■ **RECORDS TO PROCESS**
**********
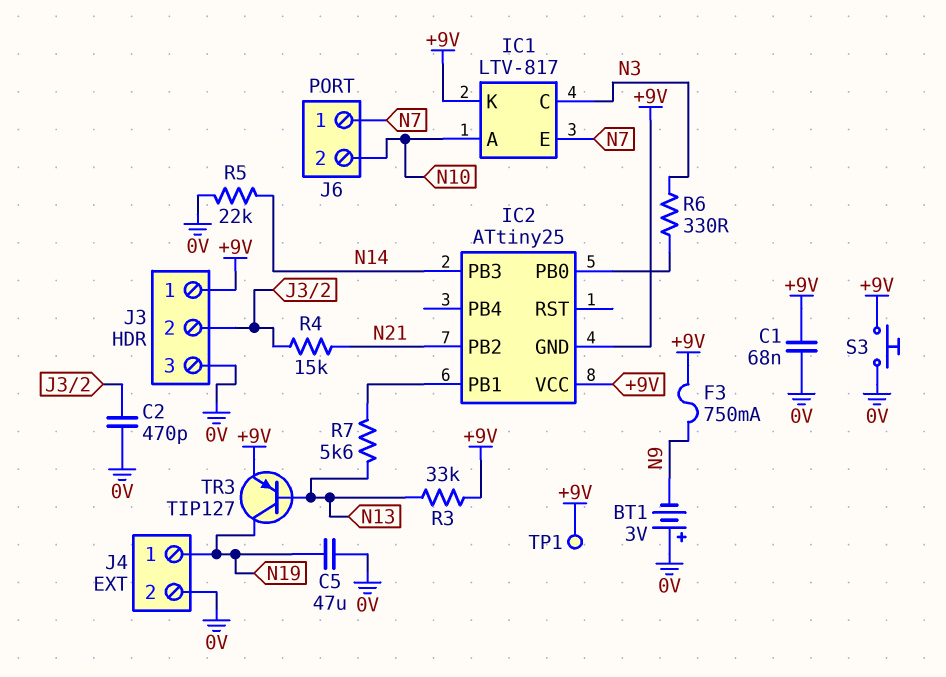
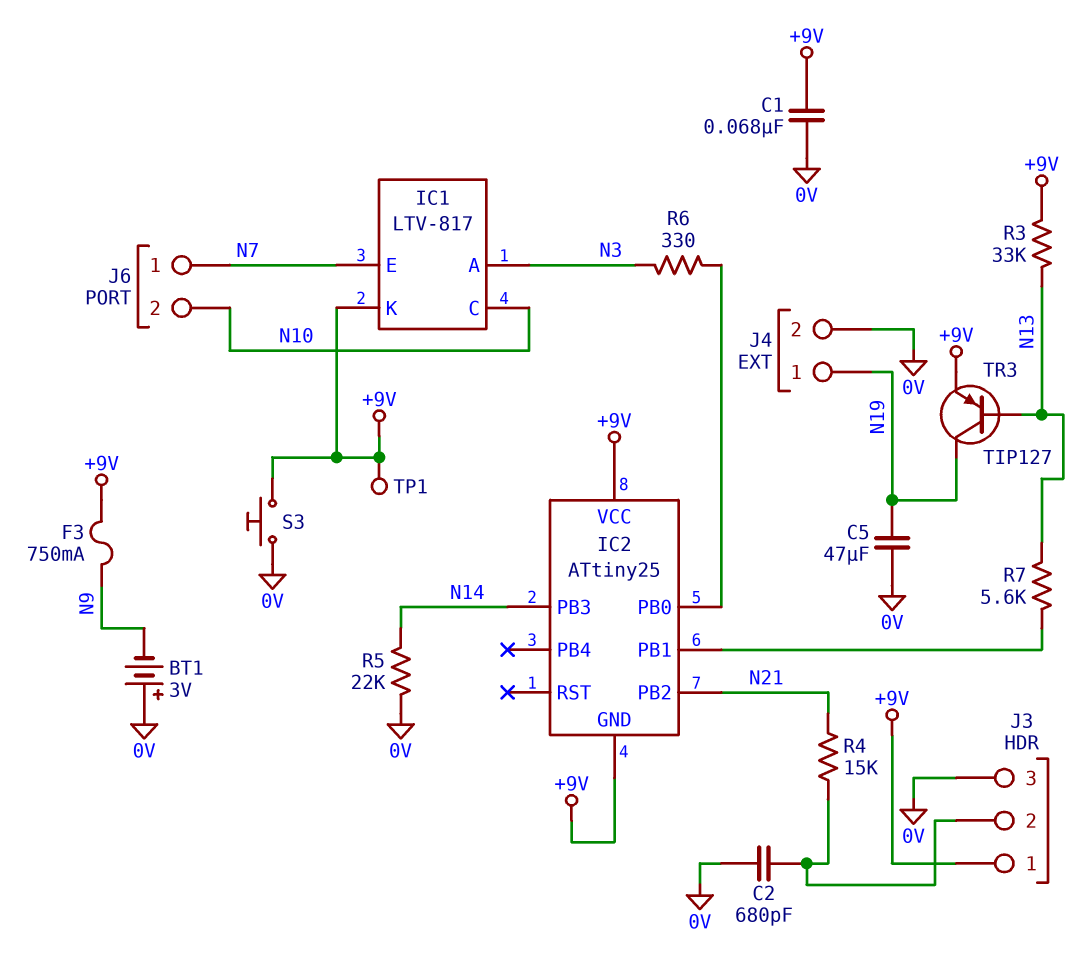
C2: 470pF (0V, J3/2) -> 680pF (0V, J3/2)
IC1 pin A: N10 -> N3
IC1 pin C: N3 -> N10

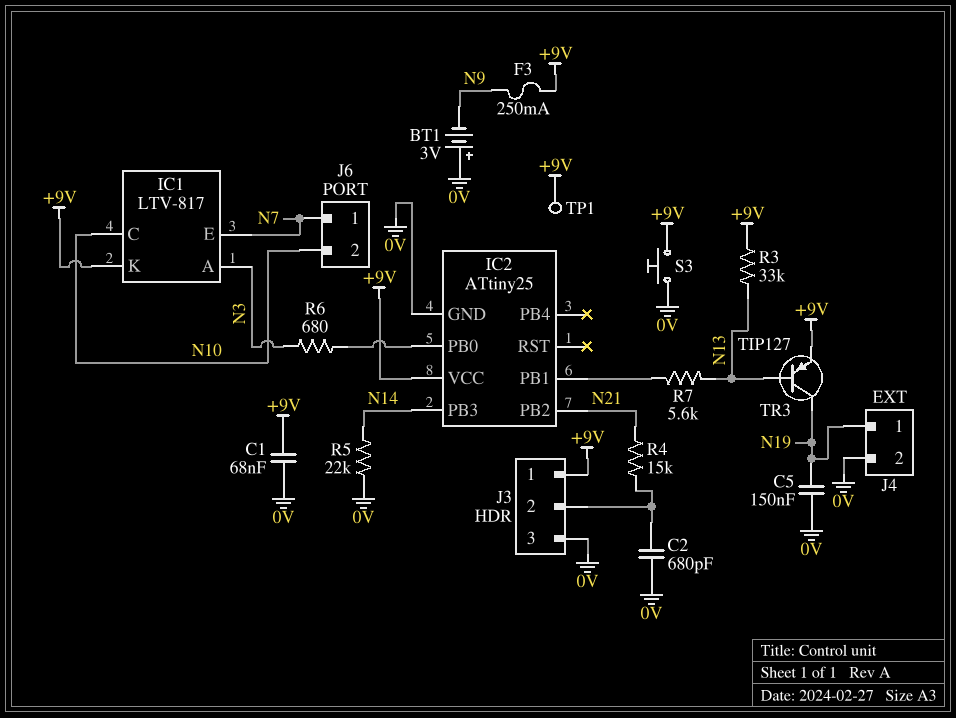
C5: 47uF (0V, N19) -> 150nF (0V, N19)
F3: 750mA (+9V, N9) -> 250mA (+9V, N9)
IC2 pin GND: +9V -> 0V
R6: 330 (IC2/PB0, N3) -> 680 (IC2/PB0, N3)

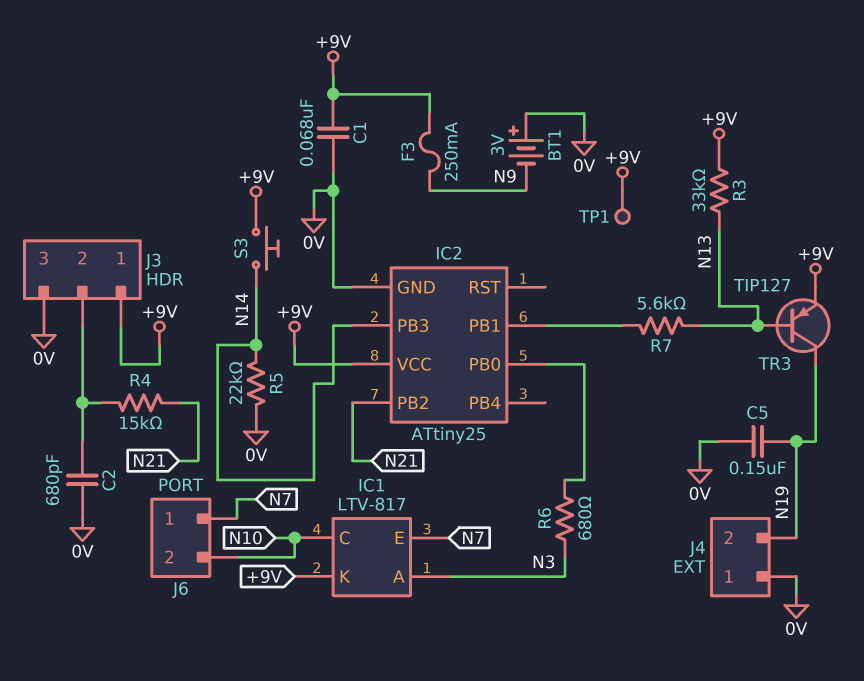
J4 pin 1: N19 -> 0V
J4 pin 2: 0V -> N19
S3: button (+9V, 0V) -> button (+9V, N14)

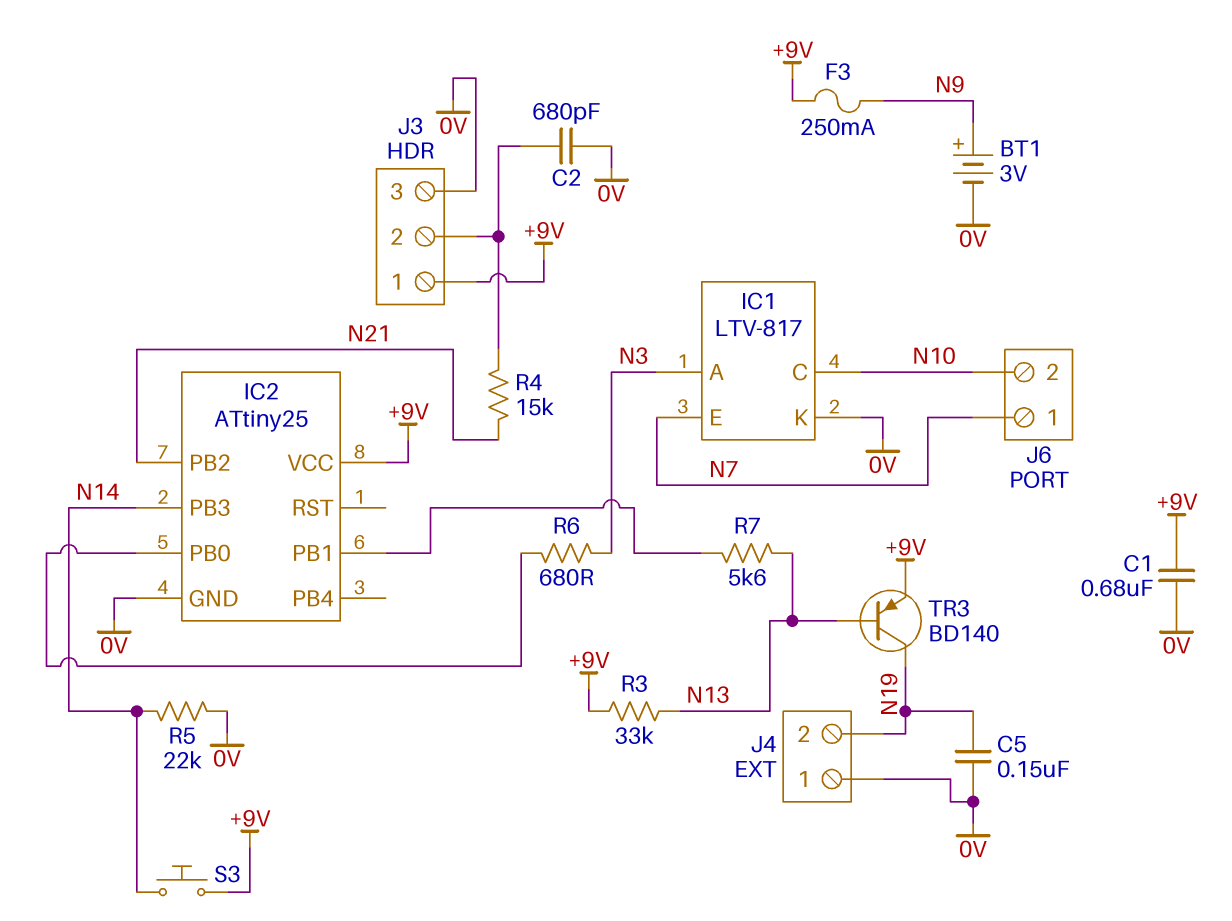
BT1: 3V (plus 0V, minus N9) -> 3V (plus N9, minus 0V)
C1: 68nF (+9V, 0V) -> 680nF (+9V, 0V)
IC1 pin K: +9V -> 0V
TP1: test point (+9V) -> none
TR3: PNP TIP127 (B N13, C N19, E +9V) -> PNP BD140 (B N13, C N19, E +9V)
**********
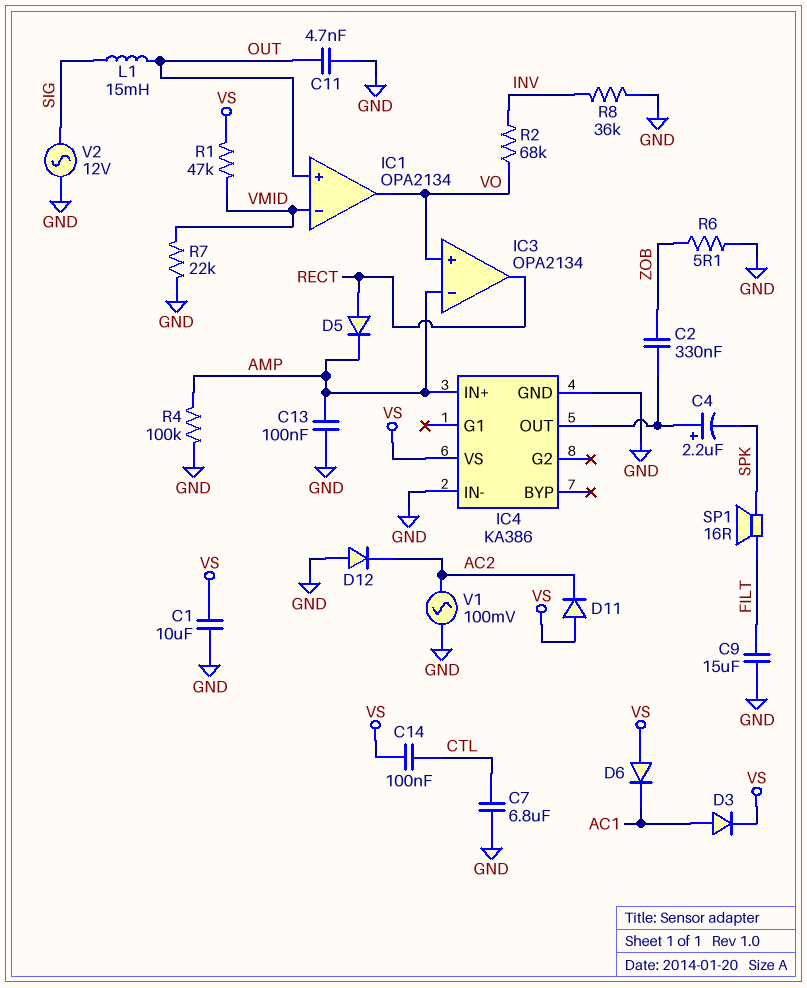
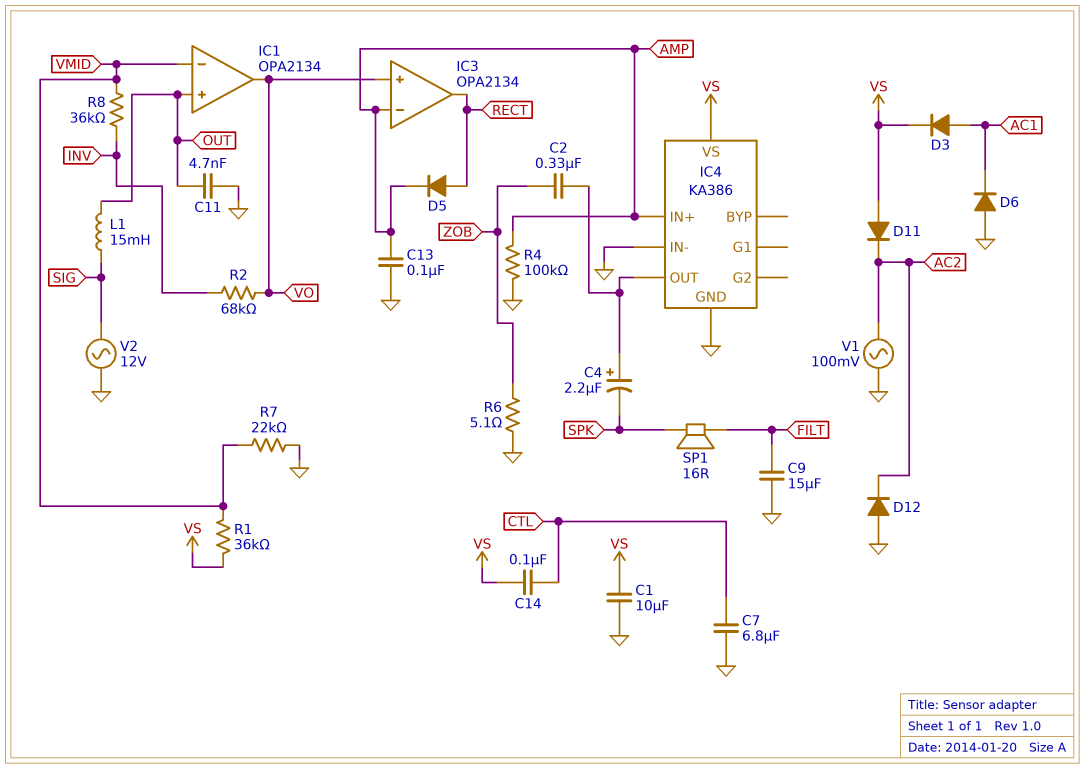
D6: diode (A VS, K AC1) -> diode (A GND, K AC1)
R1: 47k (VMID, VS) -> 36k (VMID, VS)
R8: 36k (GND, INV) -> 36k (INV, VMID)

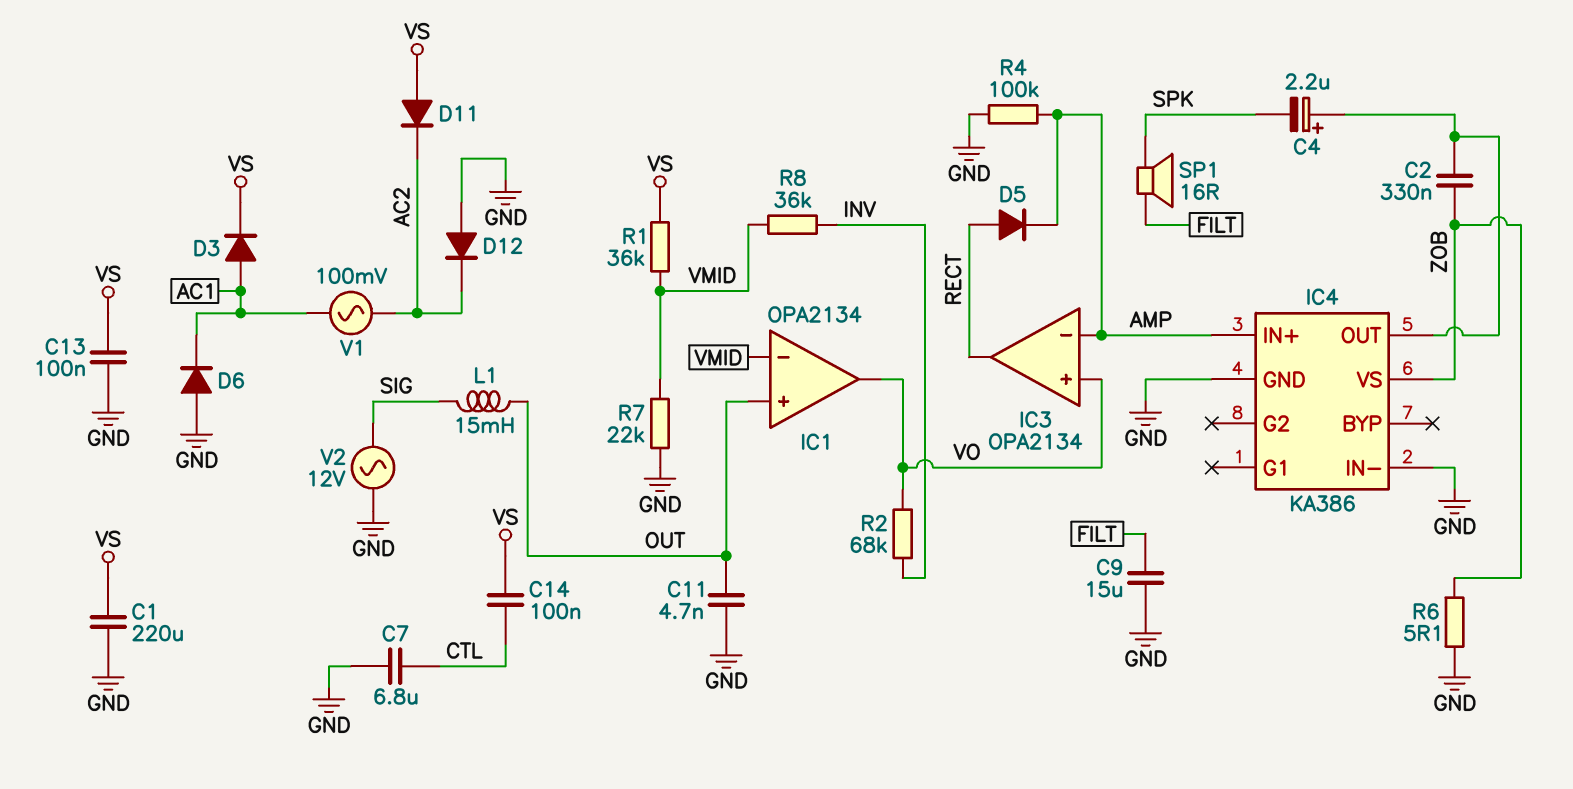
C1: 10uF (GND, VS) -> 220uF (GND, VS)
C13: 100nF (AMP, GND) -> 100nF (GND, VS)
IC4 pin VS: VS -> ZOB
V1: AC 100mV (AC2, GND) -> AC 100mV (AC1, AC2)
**********
■ **WHAT YOU HAVE TO DO**
Copy out exactly the material that runs from the line with "C2: 470pF (0V, J3/2) -> 680pF (0V, J3/2)" to the line with "TR3: PNP TIP127", ends included, and leave the pictures behind.

■ **ANSWER SECTION**
C2: 470pF (0V, J3/2) -> 680pF (0V, J3/2)
IC1 pin A: N10 -> N3
IC1 pin C: N3 -> N10

C5: 47uF (0V, N19) -> 150nF (0V, N19)
F3: 750mA (+9V, N9) -> 250mA (+9V, N9)
IC2 pin GND: +9V -> 0V
R6: 330 (IC2/PB0, N3) -> 680 (IC2/PB0, N3)

J4 pin 1: N19 -> 0V
J4 pin 2: 0V -> N19
S3: button (+9V, 0V) -> button (+9V, N14)

BT1: 3V (plus 0V, minus N9) -> 3V (plus N9, minus 0V)
C1: 68nF (+9V, 0V) -> 680nF (+9V, 0V)
IC1 pin K: +9V -> 0V
TP1: test point (+9V) -> none
TR3: PNP TIP127 (B N13, C N19, E +9V) -> PNP BD140 (B N13, C N19, E +9V)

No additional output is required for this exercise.